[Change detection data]
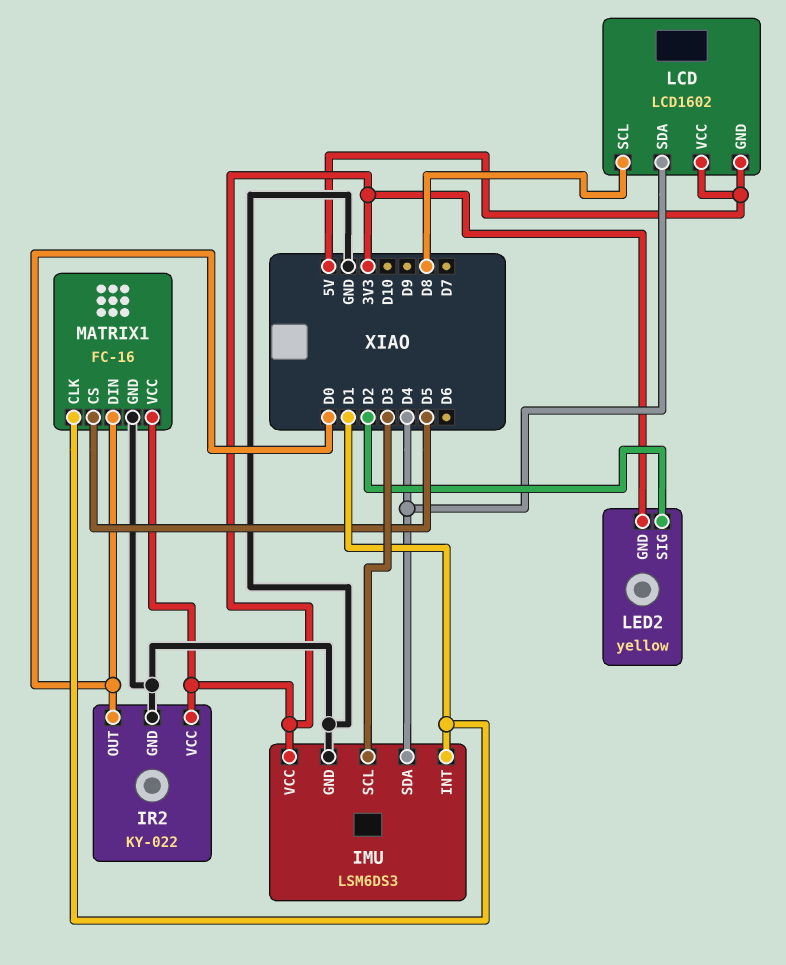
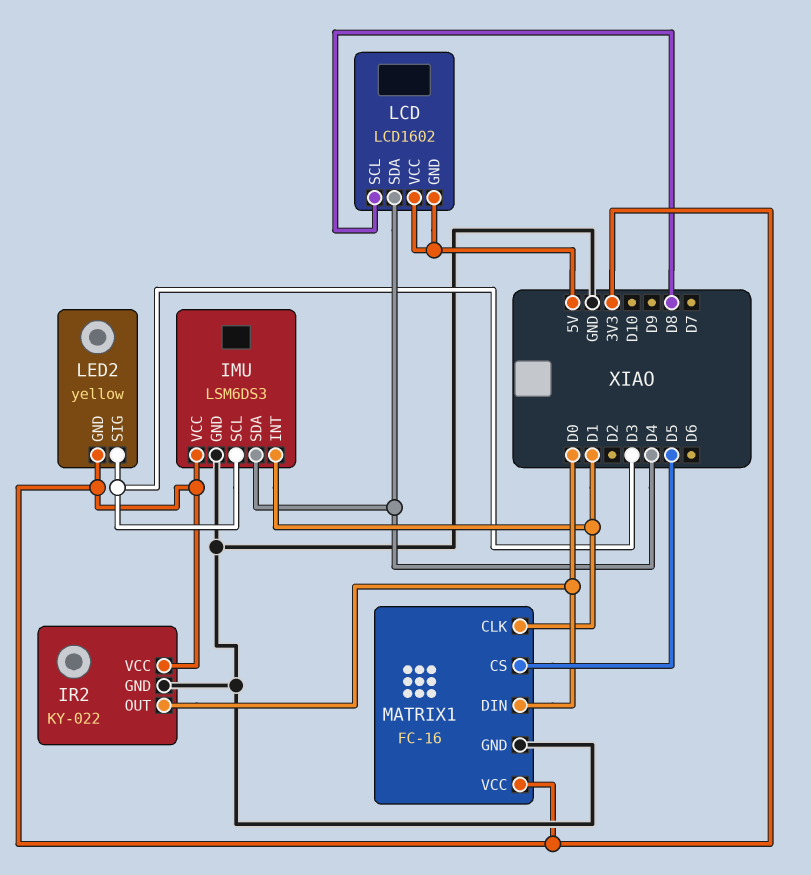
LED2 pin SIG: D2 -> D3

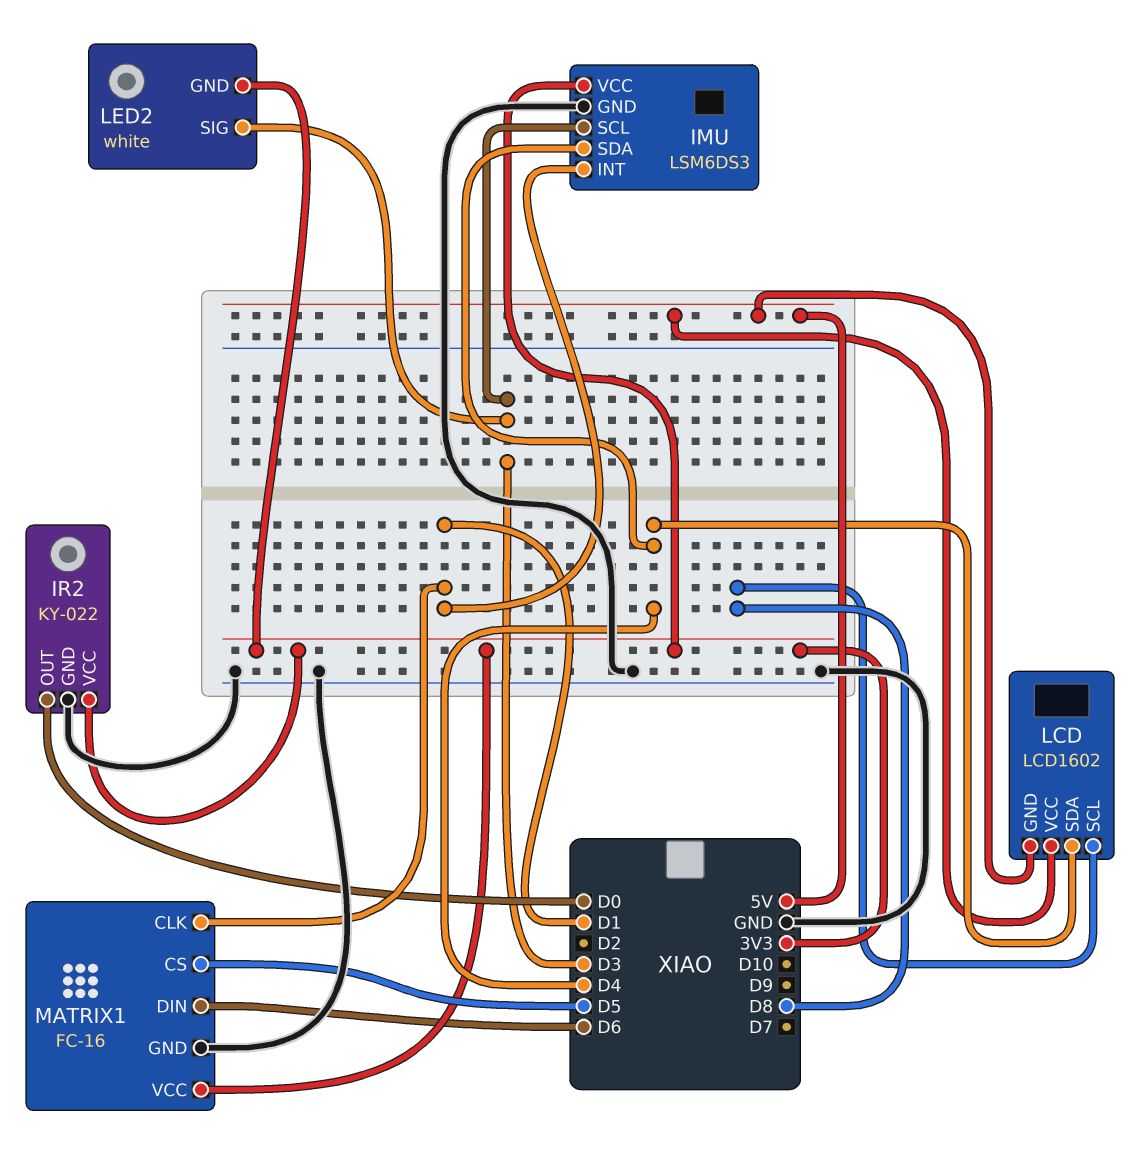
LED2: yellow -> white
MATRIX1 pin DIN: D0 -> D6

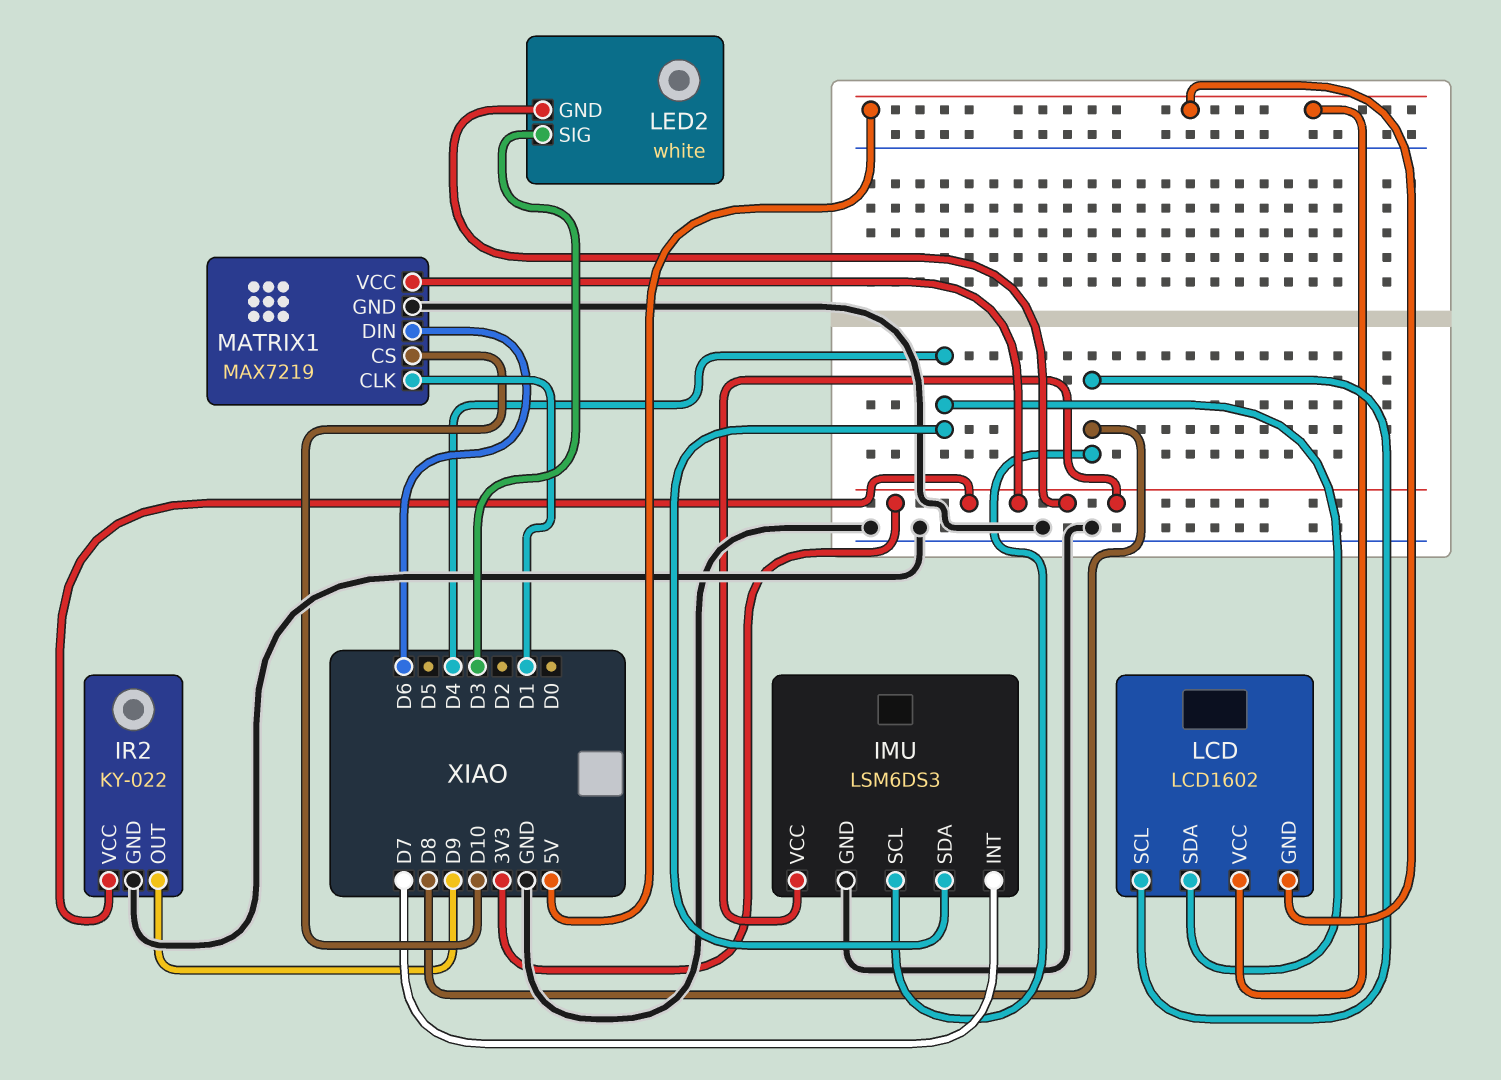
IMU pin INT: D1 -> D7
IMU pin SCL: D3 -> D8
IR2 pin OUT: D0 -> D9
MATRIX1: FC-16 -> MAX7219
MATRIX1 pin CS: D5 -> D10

### WORK ITEM
Please reproduce the records above exactly, omitting every picture.

### WRITTEN SOLUTION
LED2 pin SIG: D2 -> D3

LED2: yellow -> white
MATRIX1 pin DIN: D0 -> D6

IMU pin INT: D1 -> D7
IMU pin SCL: D3 -> D8
IR2 pin OUT: D0 -> D9
MATRIX1: FC-16 -> MAX7219
MATRIX1 pin CS: D5 -> D10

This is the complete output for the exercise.